____ The input

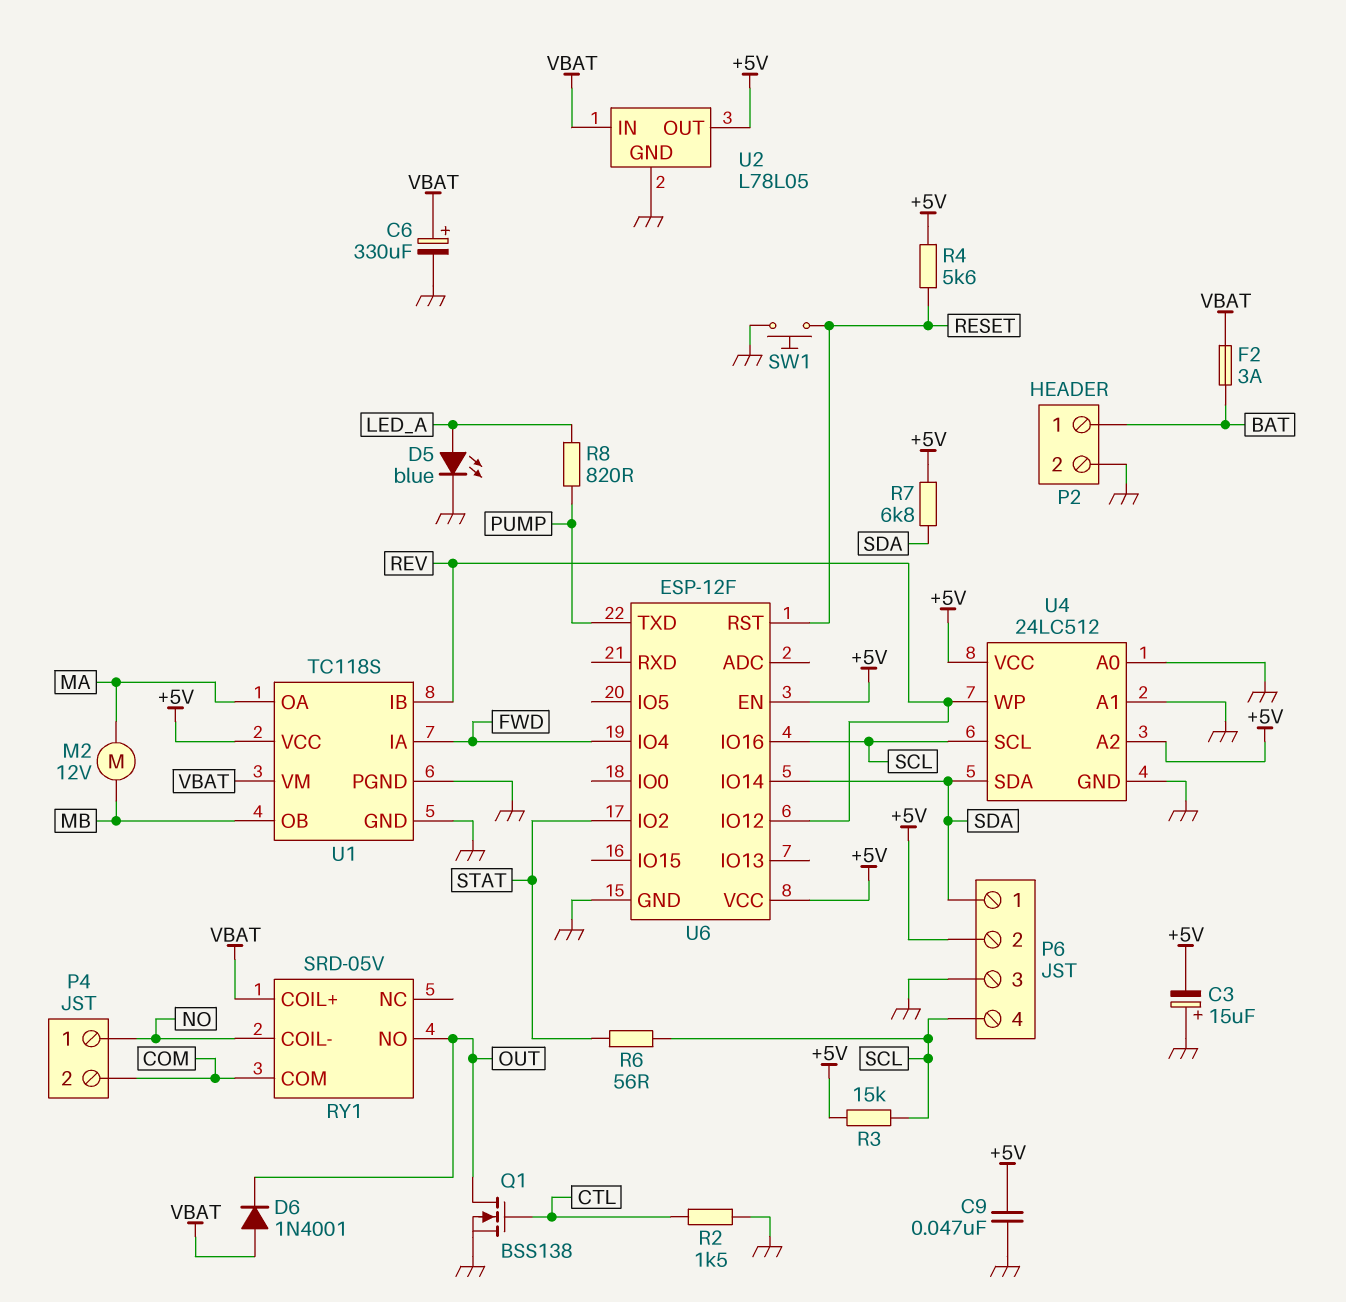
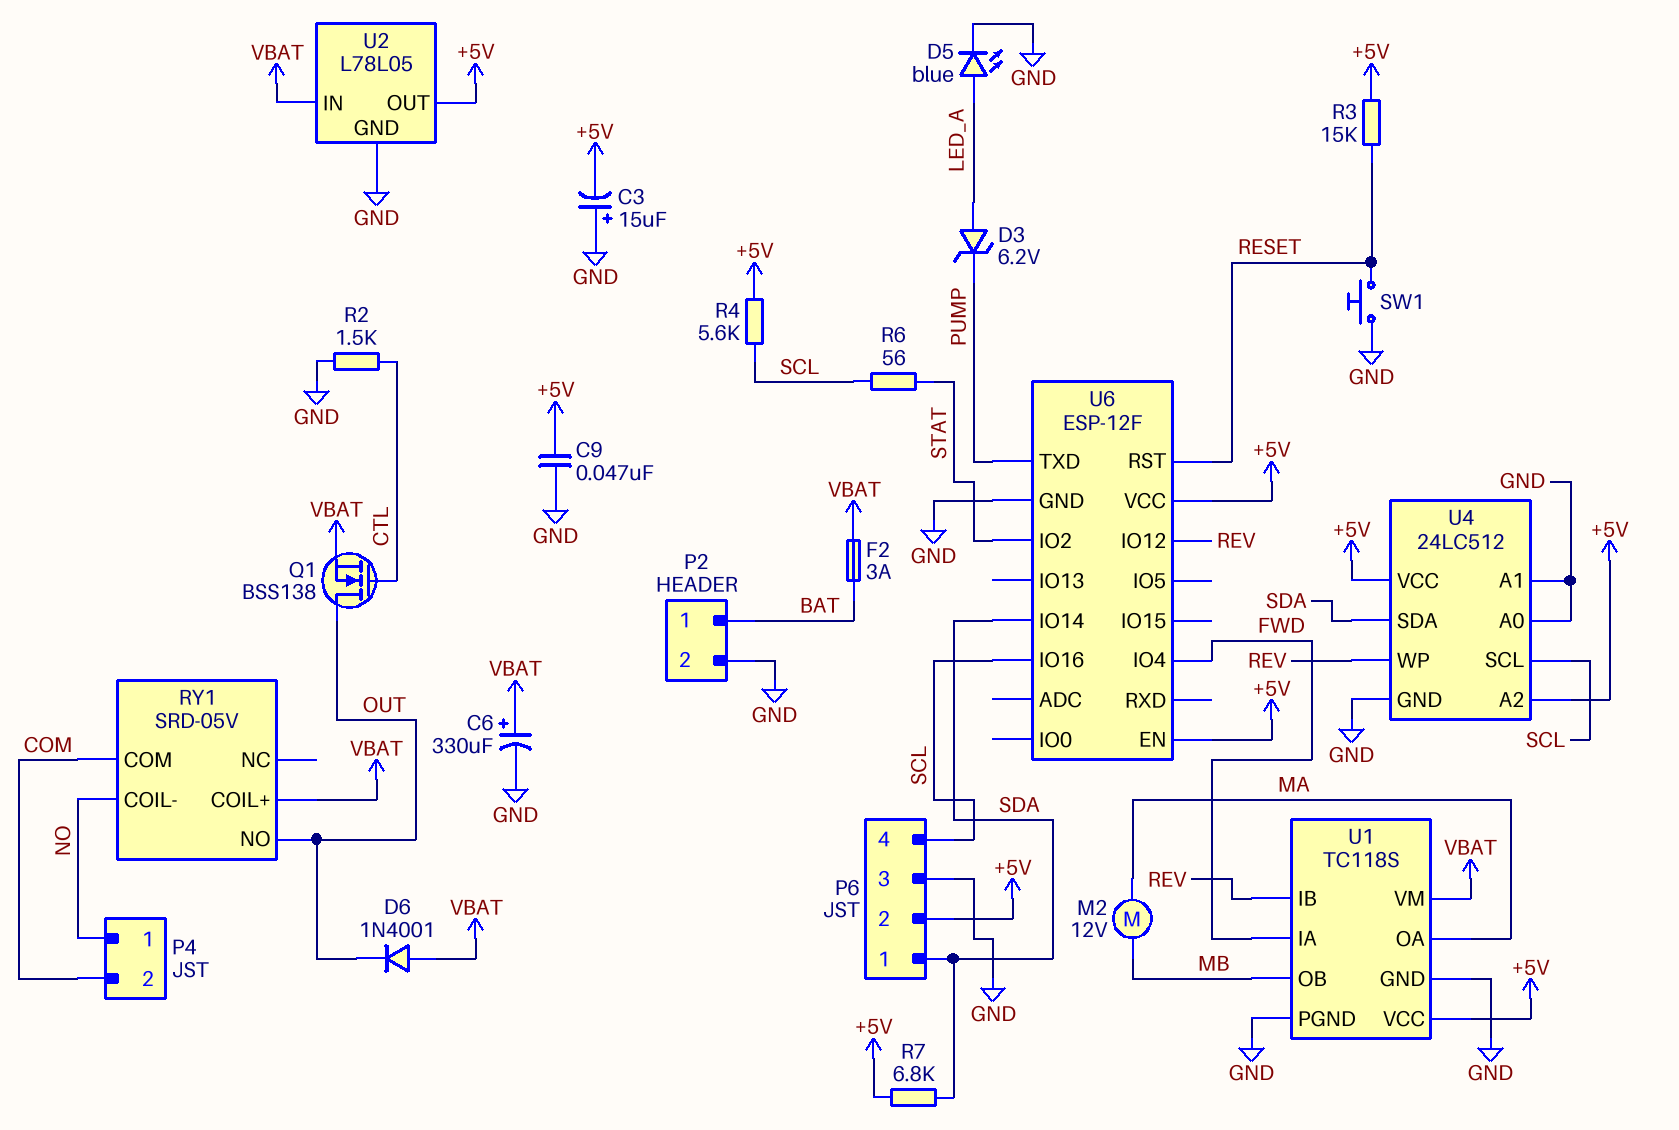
D3: none -> zener 6.2V (A LED_A, K PUMP)
Q1: NMOS BSS138 (G CTL, D OUT, S GND) -> NMOS BSS138 (G CTL, D OUT, S VBAT)
R3: 15k (+5V, SCL) -> 15k (+5V, RESET)
R4: 5.6k (+5V, RESET) -> 5.6k (+5V, SCL)
R8: 820 (LED_A, PUMP) -> none

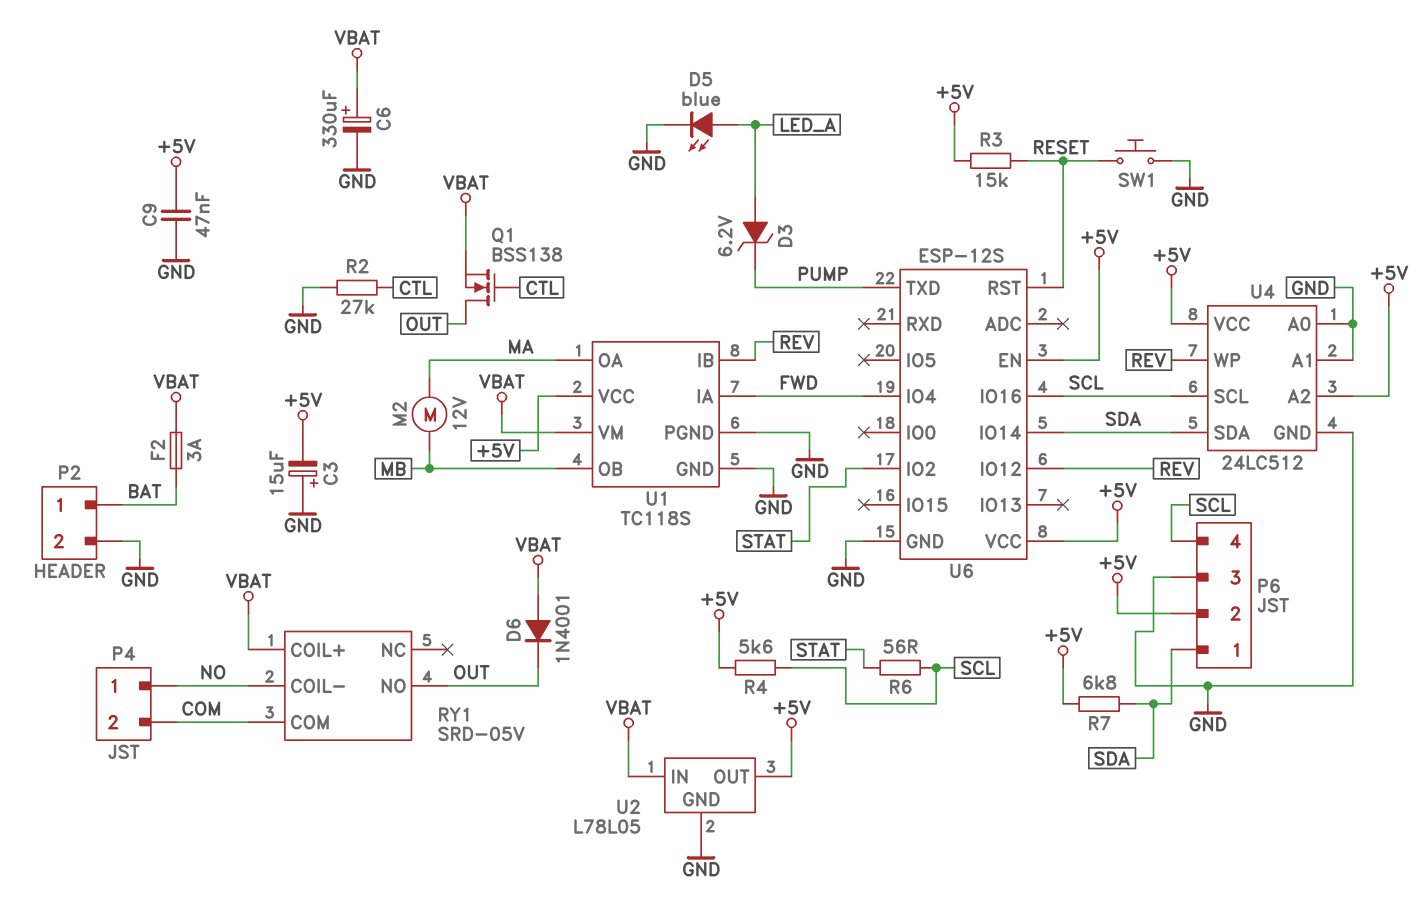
R2: 1.5k (CTL, GND) -> 27k (CTL, GND)
U6: ESP-12F -> ESP-12S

________

*What is needed:*
A word-for-word copy of the records above is needed, pictures excluded.

*Task answer:*
D3: none -> zener 6.2V (A LED_A, K PUMP)
Q1: NMOS BSS138 (G CTL, D OUT, S GND) -> NMOS BSS138 (G CTL, D OUT, S VBAT)
R3: 15k (+5V, SCL) -> 15k (+5V, RESET)
R4: 5.6k (+5V, RESET) -> 5.6k (+5V, SCL)
R8: 820 (LED_A, PUMP) -> none

R2: 1.5k (CTL, GND) -> 27k (CTL, GND)
U6: ESP-12F -> ESP-12S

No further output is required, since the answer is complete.